=== Section Start ===

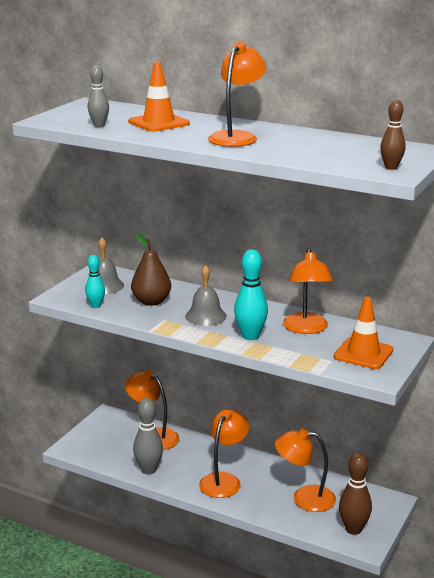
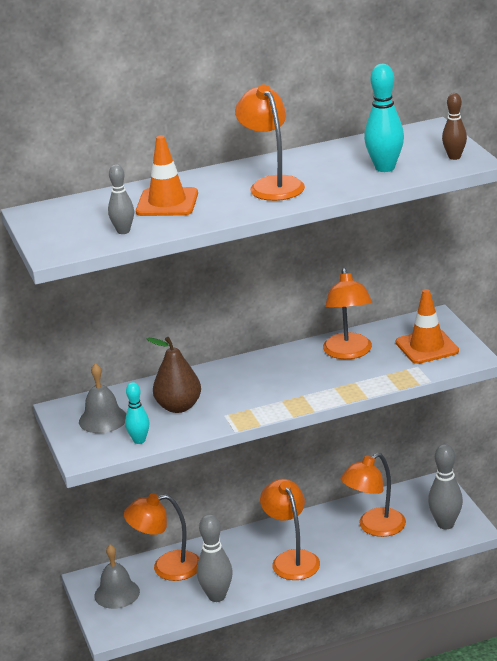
camera: 45 degrees left, 5 degrees up
(205, 316) = (251, 391): grey bell -> grey bell (117, 593)
(250, 336) = (322, 385): turquoise bowling pin -> turquoise bowling pin (385, 168)
(306, 329) = (348, 353): orange lamp -> orange lamp turned 45 degrees clockwise
(353, 529) = (445, 524): brown bowling pin -> grey bowling pin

=== Section End ===

WHAT IS NEEDED:
Your output should consist only of the lines from the one containing "(250, 336) = (322, 385): turquoise" to the end of the records above, each retyped exactly.

ANSWER TO THE EXERCISE:
(250, 336) = (322, 385): turquoise bowling pin -> turquoise bowling pin (385, 168)
(306, 329) = (348, 353): orange lamp -> orange lamp turned 45 degrees clockwise
(353, 529) = (445, 524): brown bowling pin -> grey bowling pin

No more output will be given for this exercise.